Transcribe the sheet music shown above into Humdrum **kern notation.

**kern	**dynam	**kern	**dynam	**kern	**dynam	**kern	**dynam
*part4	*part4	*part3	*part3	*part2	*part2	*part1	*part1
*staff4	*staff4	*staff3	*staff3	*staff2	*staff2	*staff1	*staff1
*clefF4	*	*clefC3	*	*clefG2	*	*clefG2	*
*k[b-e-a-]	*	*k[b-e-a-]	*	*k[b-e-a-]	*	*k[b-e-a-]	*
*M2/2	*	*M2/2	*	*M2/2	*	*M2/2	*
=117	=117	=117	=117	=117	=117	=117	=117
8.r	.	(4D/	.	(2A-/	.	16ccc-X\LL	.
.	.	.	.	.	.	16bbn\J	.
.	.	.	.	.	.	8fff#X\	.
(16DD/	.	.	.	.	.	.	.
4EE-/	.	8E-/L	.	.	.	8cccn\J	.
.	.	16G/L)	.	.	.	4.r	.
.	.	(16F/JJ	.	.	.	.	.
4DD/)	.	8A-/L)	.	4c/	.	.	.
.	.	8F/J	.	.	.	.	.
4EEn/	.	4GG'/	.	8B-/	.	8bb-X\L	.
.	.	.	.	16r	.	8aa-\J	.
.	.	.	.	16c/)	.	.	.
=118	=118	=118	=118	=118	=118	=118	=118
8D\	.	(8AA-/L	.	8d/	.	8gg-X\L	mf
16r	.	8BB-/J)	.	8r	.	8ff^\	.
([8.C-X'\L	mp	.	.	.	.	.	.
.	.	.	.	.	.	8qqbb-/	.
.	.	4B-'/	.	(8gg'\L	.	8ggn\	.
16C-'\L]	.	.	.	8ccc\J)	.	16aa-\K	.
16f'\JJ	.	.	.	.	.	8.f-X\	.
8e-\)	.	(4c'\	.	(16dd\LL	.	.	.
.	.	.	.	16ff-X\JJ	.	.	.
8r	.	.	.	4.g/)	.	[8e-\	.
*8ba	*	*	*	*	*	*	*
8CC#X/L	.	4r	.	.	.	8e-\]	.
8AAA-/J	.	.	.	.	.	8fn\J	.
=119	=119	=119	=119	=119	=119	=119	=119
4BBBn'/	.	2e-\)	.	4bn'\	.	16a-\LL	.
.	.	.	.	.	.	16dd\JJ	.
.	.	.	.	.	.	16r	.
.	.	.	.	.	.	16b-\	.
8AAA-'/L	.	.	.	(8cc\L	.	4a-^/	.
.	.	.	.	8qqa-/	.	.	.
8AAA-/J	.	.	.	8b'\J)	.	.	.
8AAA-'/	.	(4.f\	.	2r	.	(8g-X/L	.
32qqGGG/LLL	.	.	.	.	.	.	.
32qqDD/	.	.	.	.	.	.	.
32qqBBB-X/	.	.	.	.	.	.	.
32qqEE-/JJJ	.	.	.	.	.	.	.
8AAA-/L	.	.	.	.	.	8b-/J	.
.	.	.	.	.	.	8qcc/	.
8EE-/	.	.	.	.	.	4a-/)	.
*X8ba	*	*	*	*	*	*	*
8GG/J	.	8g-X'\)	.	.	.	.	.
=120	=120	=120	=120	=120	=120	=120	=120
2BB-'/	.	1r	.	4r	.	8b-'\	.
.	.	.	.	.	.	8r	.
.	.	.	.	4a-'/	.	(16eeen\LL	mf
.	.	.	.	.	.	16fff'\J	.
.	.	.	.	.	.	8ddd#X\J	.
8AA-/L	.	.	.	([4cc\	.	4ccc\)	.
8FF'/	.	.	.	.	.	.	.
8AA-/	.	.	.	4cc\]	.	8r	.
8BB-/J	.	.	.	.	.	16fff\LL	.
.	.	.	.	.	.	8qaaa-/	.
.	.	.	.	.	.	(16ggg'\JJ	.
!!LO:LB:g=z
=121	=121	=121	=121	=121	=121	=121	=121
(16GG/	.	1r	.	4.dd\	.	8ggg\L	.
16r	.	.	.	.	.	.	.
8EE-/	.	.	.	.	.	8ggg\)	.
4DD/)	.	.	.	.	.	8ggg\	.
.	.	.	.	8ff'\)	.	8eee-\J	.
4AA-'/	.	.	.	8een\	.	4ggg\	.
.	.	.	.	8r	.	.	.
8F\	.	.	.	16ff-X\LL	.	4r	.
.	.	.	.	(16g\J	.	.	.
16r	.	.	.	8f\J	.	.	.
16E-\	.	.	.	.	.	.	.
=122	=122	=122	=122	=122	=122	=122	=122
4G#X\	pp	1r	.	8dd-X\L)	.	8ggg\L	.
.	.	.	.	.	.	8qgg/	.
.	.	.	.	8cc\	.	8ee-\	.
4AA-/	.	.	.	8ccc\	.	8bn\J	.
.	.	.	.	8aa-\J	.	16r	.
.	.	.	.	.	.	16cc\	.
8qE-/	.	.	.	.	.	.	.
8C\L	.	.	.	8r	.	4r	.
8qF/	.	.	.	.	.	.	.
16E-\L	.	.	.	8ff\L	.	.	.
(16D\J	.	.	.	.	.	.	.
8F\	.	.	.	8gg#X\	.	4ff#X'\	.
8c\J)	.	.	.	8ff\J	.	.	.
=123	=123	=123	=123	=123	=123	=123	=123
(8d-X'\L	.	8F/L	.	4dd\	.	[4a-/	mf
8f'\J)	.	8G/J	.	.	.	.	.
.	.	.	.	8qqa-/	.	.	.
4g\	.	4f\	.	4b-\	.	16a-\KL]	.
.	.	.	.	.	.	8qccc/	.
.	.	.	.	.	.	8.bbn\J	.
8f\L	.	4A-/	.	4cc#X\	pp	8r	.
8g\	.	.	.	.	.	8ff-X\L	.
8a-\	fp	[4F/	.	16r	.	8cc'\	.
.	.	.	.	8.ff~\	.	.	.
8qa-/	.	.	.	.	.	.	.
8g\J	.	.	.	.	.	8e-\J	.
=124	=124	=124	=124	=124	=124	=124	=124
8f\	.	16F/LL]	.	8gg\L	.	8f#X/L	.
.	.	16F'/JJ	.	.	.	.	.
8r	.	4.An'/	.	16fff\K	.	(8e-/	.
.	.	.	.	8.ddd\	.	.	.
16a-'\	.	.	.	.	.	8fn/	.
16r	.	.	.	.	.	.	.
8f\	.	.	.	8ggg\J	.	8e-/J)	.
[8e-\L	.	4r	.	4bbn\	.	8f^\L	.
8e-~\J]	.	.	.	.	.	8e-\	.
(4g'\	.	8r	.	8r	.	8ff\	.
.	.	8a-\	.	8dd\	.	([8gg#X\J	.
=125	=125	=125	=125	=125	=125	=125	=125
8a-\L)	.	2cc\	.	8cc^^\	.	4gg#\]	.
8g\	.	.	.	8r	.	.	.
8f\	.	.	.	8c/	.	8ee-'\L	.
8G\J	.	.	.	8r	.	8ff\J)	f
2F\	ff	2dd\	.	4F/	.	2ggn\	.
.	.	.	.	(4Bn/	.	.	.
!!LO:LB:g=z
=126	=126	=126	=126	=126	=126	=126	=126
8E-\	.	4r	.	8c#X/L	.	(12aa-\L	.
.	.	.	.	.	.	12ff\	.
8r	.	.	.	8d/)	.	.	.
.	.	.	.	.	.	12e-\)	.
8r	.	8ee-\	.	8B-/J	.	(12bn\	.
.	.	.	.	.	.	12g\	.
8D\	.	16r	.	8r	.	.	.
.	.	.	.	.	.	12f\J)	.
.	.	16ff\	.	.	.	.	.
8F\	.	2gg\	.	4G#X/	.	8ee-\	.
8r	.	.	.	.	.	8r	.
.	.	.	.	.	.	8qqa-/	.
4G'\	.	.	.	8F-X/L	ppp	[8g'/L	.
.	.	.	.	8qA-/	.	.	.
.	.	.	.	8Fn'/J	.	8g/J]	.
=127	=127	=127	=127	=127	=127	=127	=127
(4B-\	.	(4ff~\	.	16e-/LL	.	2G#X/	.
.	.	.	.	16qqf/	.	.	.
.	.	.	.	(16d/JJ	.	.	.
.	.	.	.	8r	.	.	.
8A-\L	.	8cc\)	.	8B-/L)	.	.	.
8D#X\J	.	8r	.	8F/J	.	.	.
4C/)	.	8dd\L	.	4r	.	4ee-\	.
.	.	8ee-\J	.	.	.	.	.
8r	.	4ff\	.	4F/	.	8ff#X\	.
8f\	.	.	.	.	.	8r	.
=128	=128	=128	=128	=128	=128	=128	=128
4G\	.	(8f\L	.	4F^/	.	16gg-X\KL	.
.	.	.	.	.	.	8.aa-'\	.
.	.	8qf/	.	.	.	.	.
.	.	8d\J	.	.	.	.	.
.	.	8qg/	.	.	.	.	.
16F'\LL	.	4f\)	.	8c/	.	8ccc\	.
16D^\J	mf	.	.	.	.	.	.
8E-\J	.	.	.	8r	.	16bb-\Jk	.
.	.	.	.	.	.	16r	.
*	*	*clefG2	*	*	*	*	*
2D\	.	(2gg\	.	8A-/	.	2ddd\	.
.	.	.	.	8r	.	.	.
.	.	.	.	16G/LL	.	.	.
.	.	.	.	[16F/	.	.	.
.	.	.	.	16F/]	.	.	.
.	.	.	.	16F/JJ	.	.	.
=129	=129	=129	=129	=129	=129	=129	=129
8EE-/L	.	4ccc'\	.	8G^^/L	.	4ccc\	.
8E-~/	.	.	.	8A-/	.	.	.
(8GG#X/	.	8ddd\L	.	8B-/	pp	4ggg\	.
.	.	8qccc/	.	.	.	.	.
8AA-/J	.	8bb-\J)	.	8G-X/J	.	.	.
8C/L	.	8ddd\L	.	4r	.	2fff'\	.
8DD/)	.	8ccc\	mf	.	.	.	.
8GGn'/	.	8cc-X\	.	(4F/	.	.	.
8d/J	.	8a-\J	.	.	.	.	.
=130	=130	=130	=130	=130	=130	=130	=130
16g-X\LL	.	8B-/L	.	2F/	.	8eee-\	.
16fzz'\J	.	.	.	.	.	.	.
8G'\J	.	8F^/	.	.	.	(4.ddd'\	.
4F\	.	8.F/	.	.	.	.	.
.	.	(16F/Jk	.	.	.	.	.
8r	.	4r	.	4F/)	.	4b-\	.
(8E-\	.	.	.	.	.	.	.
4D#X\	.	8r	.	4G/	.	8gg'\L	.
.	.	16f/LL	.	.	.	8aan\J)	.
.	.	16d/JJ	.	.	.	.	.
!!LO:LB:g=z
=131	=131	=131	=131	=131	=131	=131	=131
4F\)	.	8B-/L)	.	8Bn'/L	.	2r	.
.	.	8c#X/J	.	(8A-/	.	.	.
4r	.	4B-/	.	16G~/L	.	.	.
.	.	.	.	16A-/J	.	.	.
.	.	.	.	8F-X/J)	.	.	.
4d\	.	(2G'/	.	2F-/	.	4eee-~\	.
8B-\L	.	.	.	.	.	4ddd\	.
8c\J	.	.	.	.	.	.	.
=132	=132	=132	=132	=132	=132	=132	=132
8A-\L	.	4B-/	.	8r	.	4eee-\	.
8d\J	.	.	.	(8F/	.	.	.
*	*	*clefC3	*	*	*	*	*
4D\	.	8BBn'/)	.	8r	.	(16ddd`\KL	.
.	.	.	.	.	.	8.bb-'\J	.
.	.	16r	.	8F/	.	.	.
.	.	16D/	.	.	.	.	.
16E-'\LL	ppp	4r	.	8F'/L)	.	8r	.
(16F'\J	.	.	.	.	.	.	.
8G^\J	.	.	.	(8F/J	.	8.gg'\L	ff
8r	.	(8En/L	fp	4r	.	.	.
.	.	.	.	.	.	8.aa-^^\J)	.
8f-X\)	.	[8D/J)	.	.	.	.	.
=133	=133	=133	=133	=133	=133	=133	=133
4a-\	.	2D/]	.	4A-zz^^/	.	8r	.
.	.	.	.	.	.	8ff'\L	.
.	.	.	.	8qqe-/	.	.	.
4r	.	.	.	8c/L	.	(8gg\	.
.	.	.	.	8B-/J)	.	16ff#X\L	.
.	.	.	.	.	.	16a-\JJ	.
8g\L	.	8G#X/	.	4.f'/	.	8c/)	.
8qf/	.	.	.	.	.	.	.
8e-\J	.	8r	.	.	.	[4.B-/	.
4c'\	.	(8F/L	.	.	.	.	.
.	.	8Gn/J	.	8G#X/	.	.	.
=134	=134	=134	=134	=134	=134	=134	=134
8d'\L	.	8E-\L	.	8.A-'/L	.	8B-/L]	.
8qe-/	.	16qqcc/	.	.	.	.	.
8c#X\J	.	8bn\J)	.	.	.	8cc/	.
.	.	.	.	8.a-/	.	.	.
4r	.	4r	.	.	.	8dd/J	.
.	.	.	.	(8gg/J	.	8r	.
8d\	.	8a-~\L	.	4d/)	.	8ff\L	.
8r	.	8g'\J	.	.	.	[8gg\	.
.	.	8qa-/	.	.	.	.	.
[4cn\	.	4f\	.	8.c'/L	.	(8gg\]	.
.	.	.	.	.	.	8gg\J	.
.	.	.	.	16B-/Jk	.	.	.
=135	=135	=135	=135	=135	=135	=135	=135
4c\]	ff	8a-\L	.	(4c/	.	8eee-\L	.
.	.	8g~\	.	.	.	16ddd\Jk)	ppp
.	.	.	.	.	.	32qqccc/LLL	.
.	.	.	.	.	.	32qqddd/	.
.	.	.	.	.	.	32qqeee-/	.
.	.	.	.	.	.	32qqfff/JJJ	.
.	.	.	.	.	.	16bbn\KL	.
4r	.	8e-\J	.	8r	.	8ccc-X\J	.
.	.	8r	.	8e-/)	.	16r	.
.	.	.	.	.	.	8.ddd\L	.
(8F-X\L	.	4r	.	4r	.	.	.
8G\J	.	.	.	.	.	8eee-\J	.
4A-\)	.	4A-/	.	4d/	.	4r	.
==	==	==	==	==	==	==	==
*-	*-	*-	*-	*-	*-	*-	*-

# Task goal:
Collect every line in the items above that contains the string "kern", copying each such line in full.

# Response to this exercise:
Transcribe the sheet music shown above into Humdrum **kern notation.
**kern	**dynam	**kern	**dynam	**kern	**dynam	**kern	**dynam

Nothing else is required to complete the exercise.